- [Material to process]:
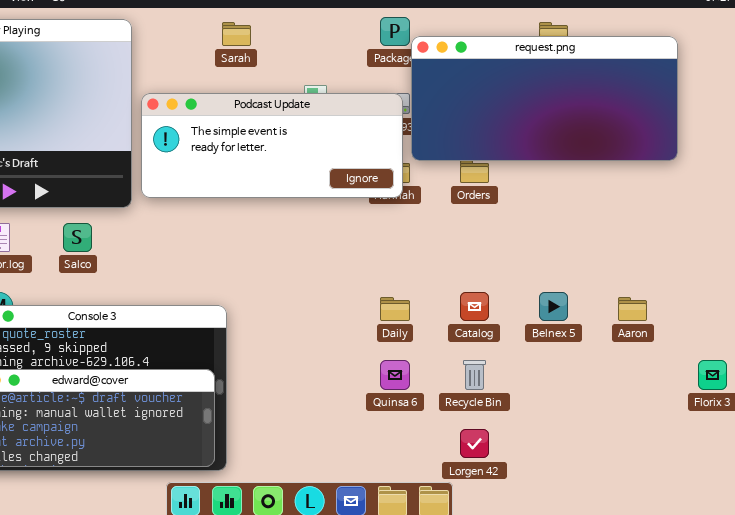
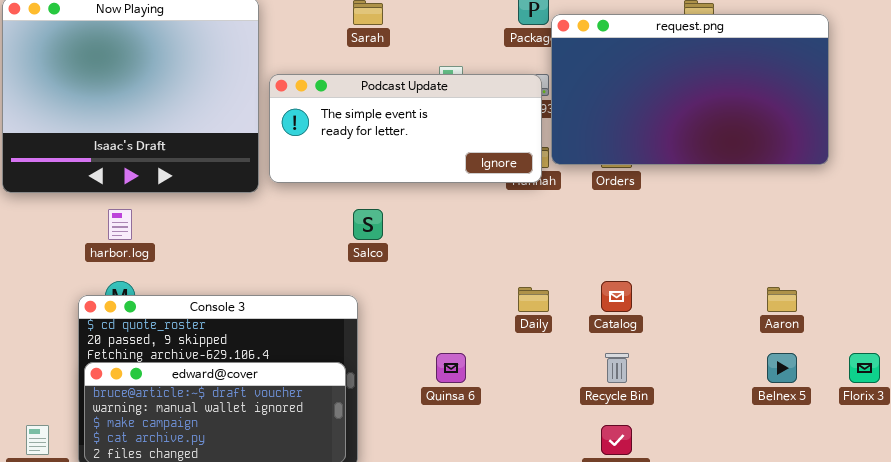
request.png: [411,36,678,161] -> [551,14,829,165], resized
Salco: [63,223,92,252] -> [353,209,383,240], moved
Belnex 5: [539,292,568,321] -> [767,353,797,383], moved
Quinsa 6: [380,360,410,390] -> [436,353,466,383], moved

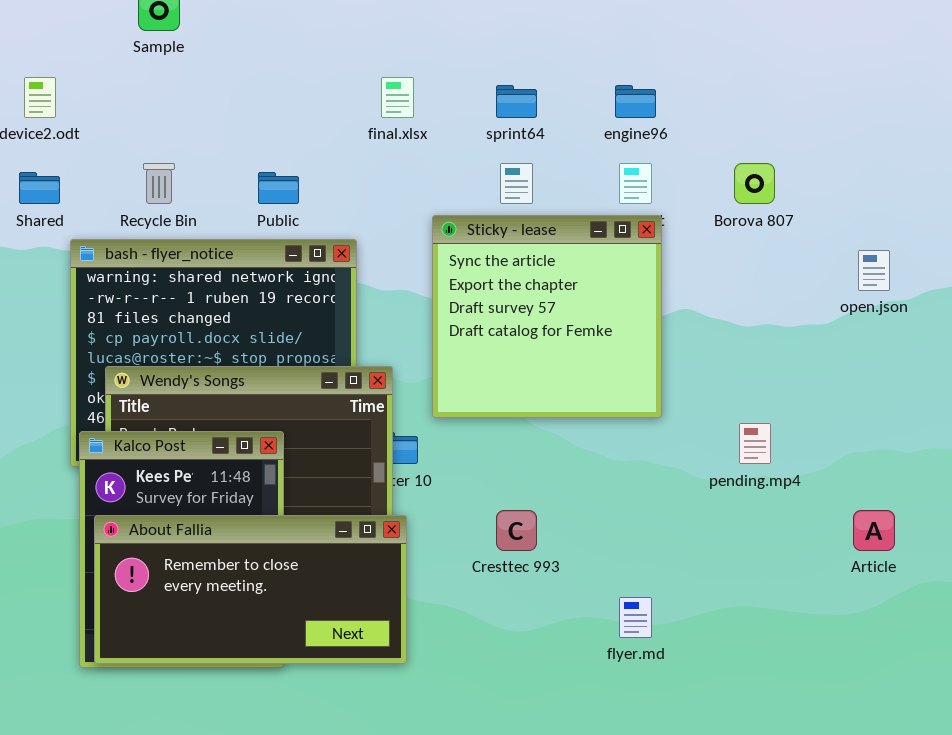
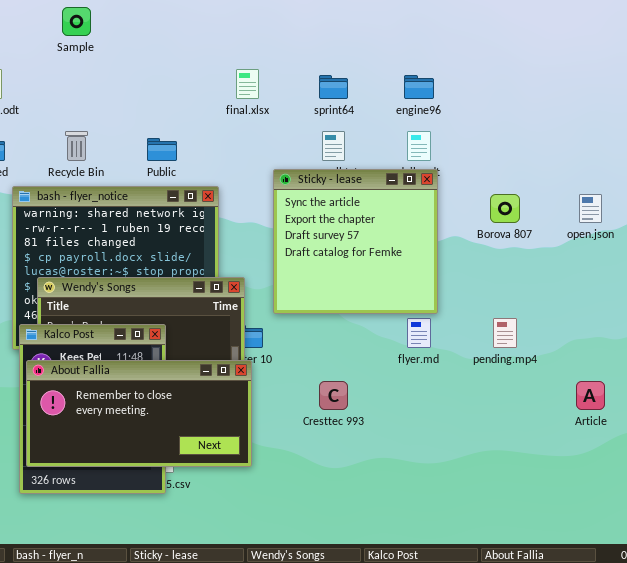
Borova 807: [734,163,775,204] -> [490,194,520,223], moved
About Fallia: [94,515,407,664] -> [26,360,252,467], moved
flyer.md: [619,597,652,638] -> [407,318,431,348], moved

- [Activity]: Once the pictures are set aside, write out the entries verbatim.

- [Result for this task]:
request.png: [411,36,678,161] -> [551,14,829,165], resized
Salco: [63,223,92,252] -> [353,209,383,240], moved
Belnex 5: [539,292,568,321] -> [767,353,797,383], moved
Quinsa 6: [380,360,410,390] -> [436,353,466,383], moved

Borova 807: [734,163,775,204] -> [490,194,520,223], moved
About Fallia: [94,515,407,664] -> [26,360,252,467], moved
flyer.md: [619,597,652,638] -> [407,318,431,348], moved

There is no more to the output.